• **INSTRUCTIONS TO FOLLOW**
Pictures stay out; everything else in the entries below is to be duplicated exactly.

□ □ □ □ □ □ □

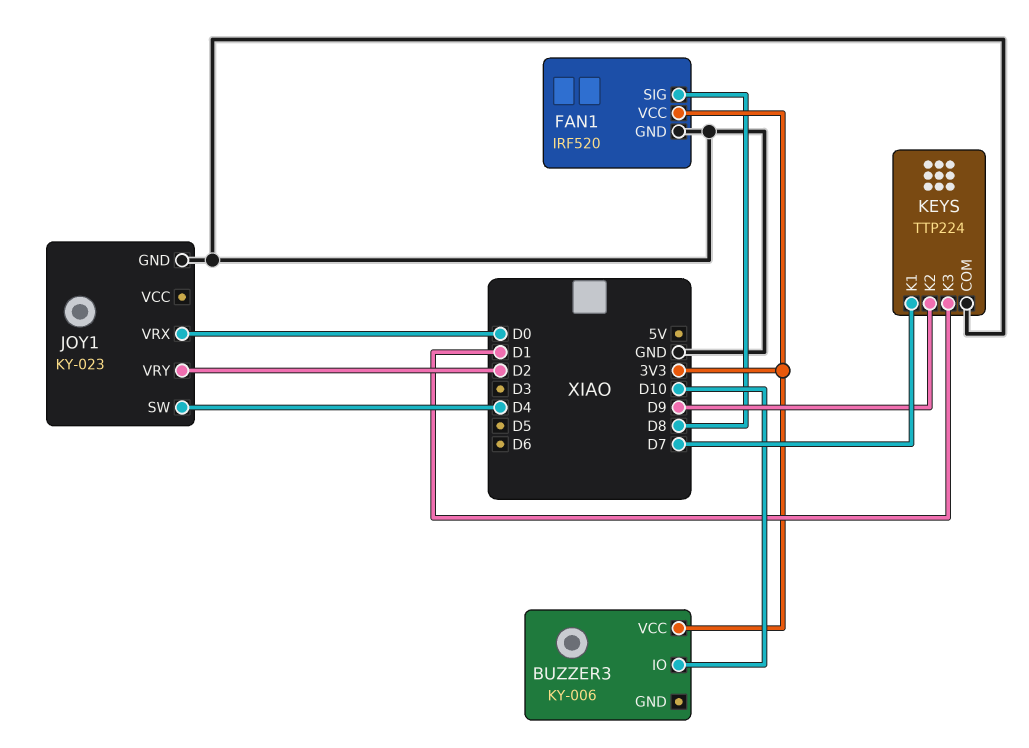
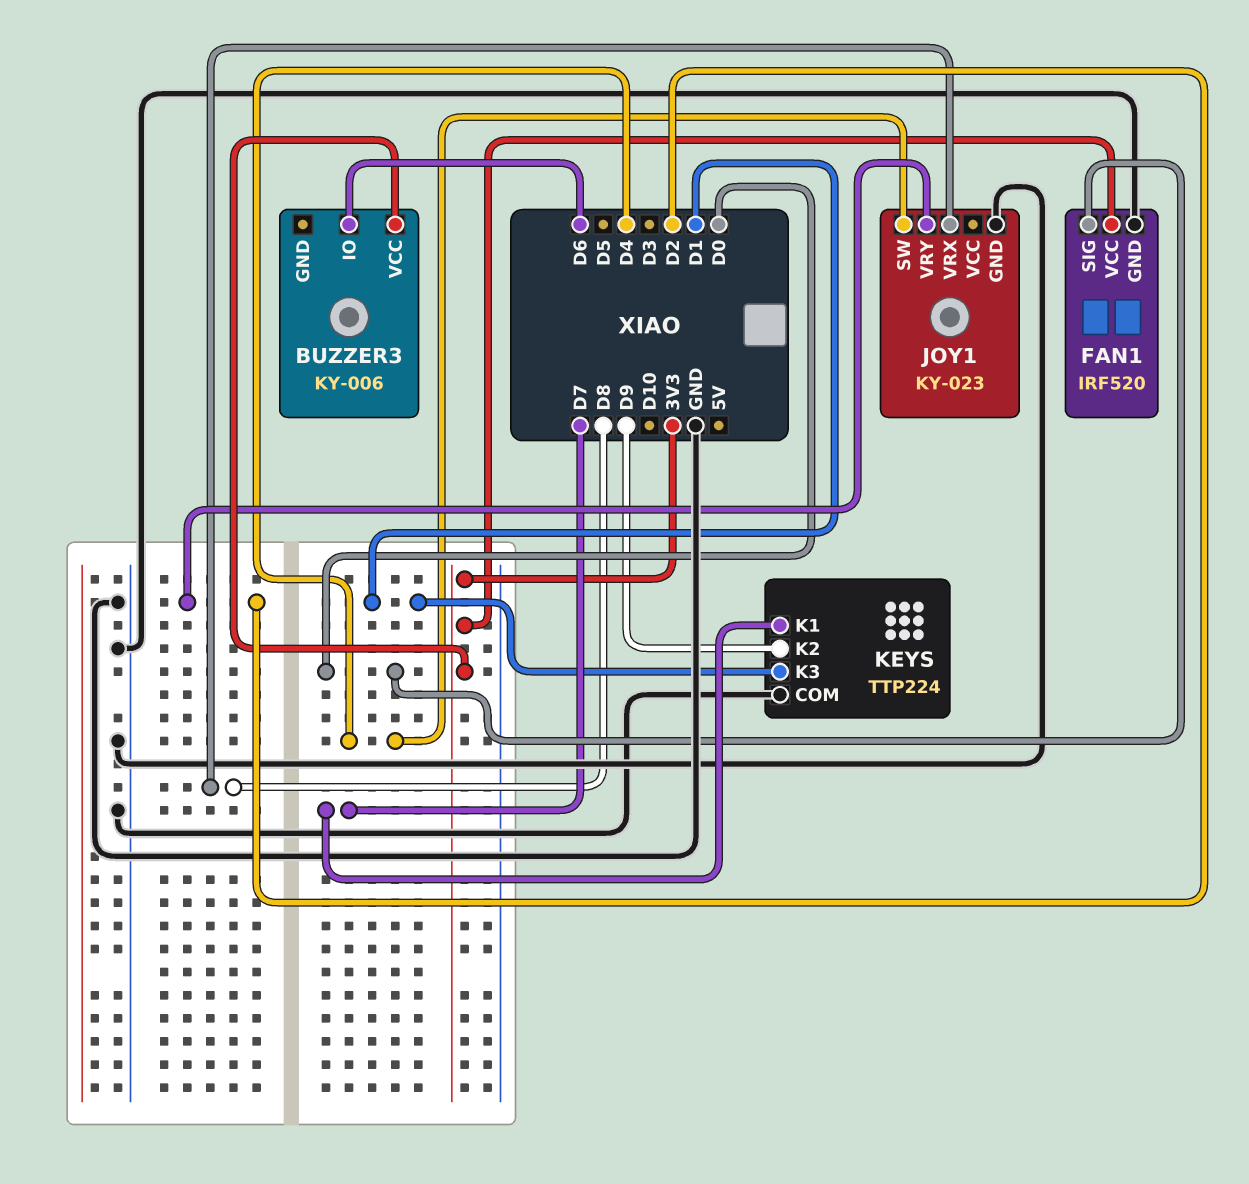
BUZZER3 pin IO: D10 -> D6
FAN1 pin SIG: D8 -> D0
JOY1 pin VRX: D0 -> D8

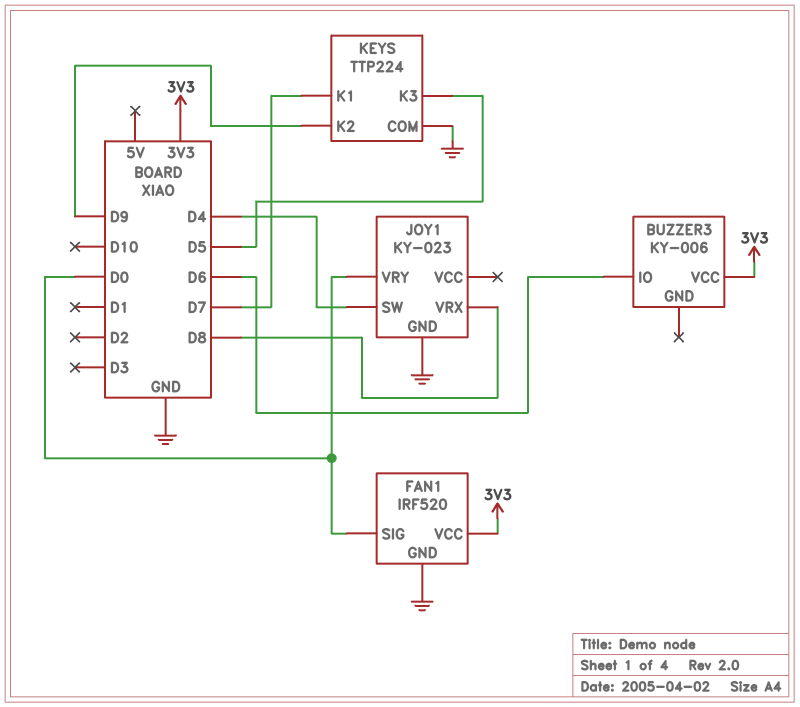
JOY1 pin VRY: D2 -> D0
KEYS pin K3: D1 -> D5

□ □ □ □ □ □ □

• **WRITTEN RESPONSE**
BUZZER3 pin IO: D10 -> D6
FAN1 pin SIG: D8 -> D0
JOY1 pin VRX: D0 -> D8

JOY1 pin VRY: D2 -> D0
KEYS pin K3: D1 -> D5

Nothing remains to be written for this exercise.